§ **What this task involves**
In this exercise, return only the lines that run from the line with "XT102: 16MHz (X1, X2) -> 4MHz (X1, X2)" to the end of the entries below, both included. Pictures are not copied.

§ **Dataset extract**

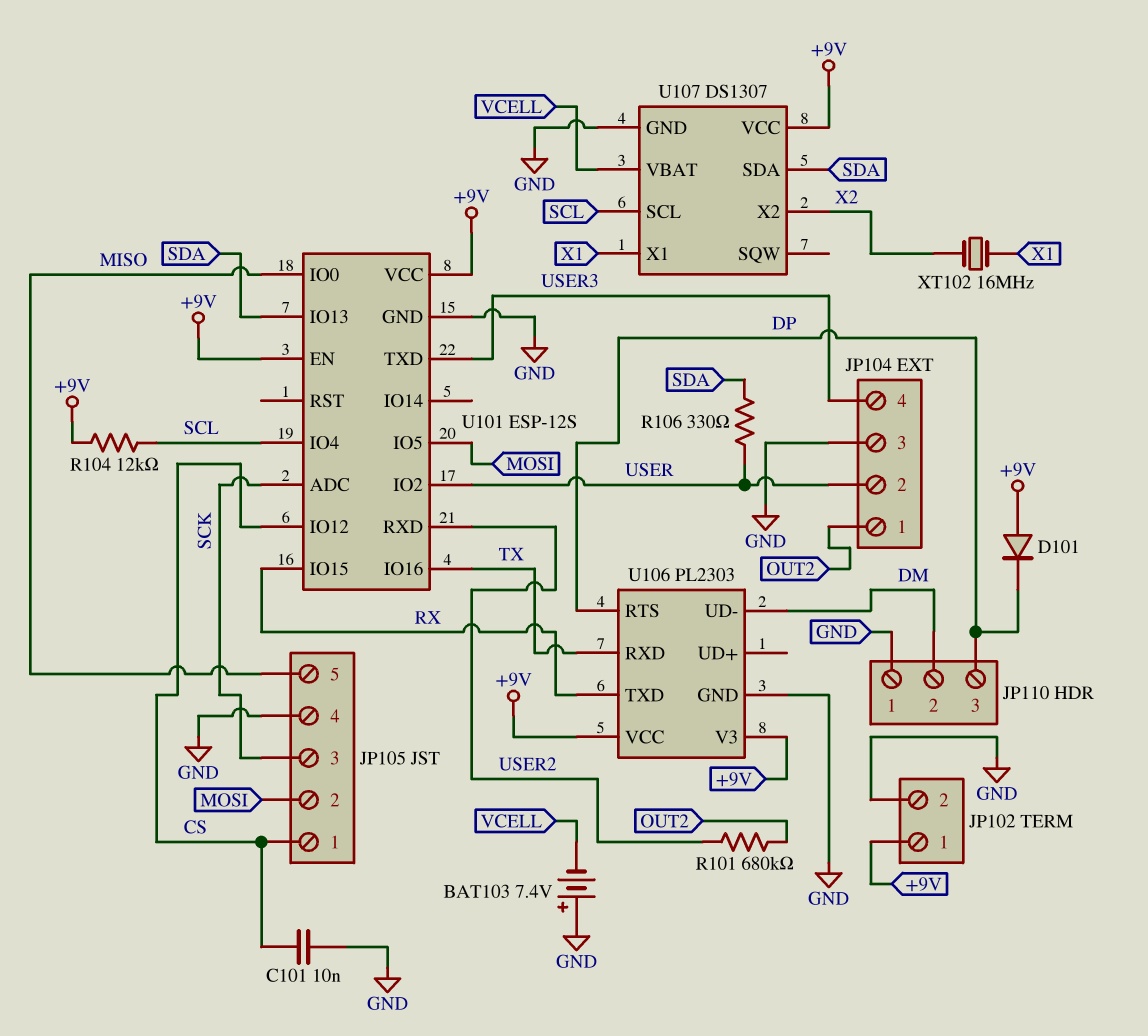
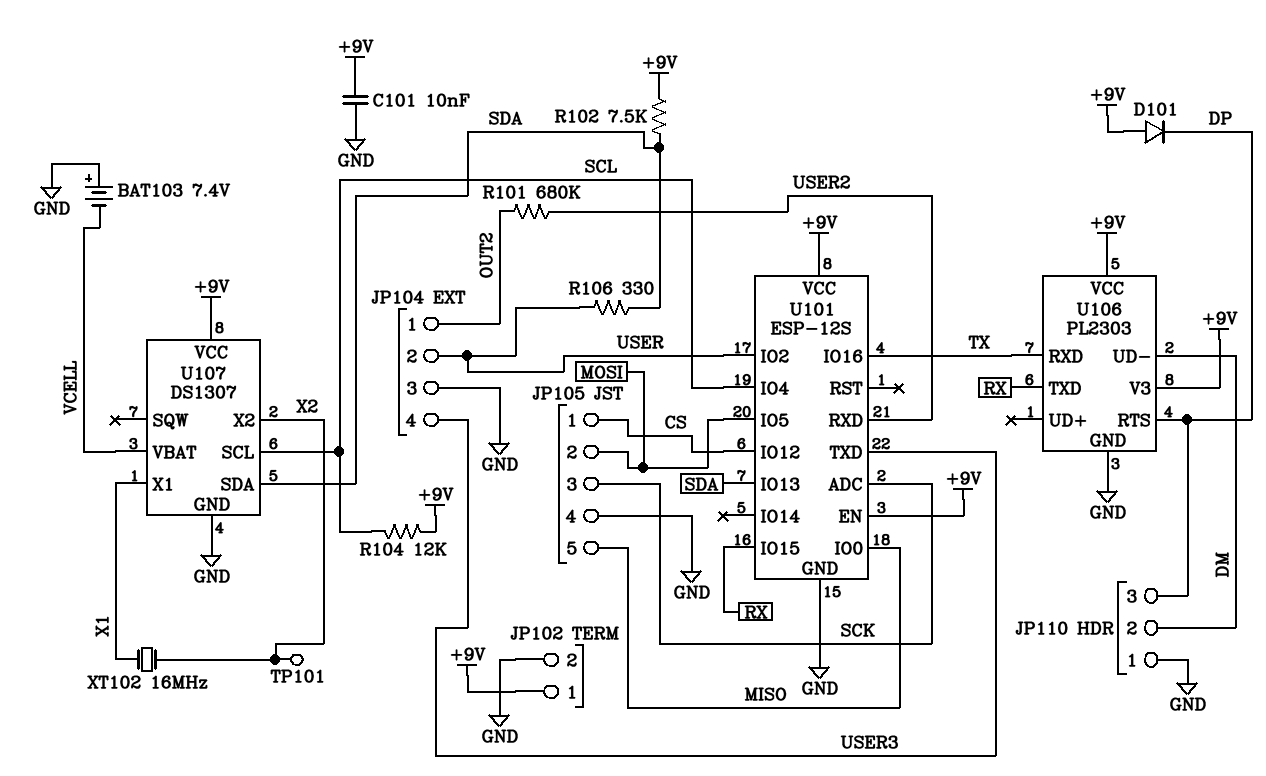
C101: 10nF (CS, GND) -> 10nF (+9V, GND)
R102: none -> 7.5k (+9V, SDA)
TP101: none -> test point (X2)

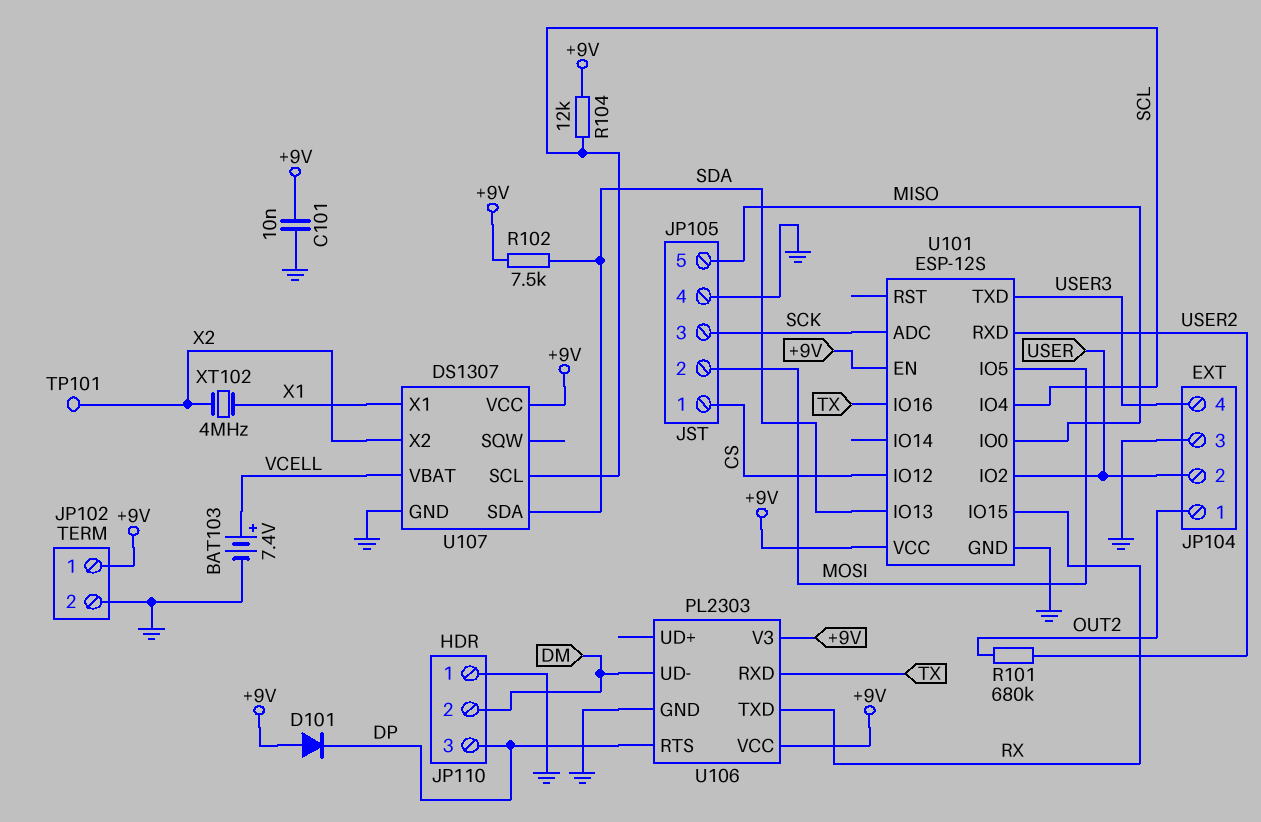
BAT103: 7.4V (plus GND, minus VCELL) -> 7.4V (plus VCELL, minus GND)
R106: 330 (SDA, USER) -> none
XT102: 16MHz (X1, X2) -> 4MHz (X1, X2)

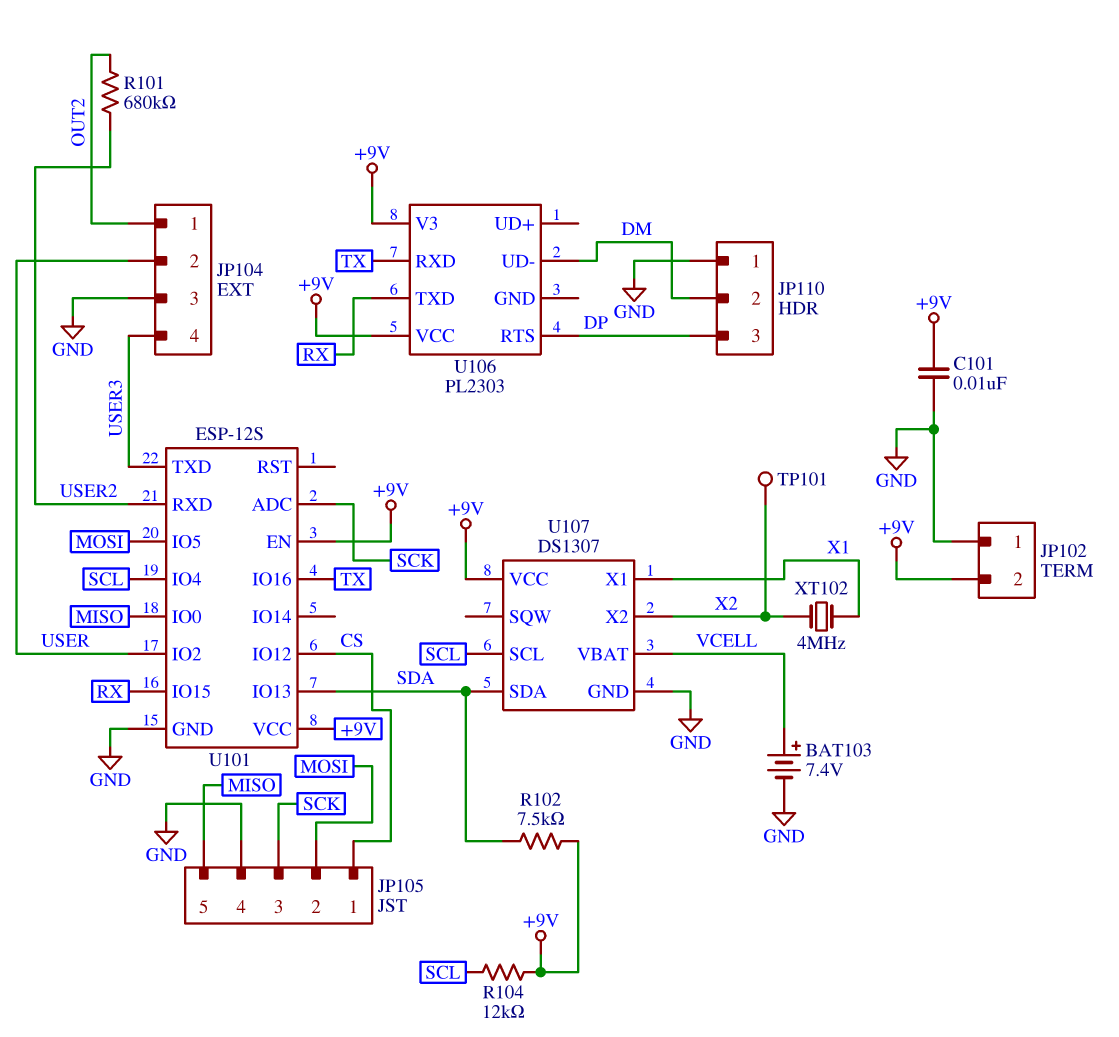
D101: diode (A +9V, K DP) -> none
JP102 pin 1: +9V -> GND
JP102 pin 2: GND -> +9V
U106 pin GND: GND -> none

§ **Solution to the problem**
XT102: 16MHz (X1, X2) -> 4MHz (X1, X2)

D101: diode (A +9V, K DP) -> none
JP102 pin 1: +9V -> GND
JP102 pin 2: GND -> +9V
U106 pin GND: GND -> none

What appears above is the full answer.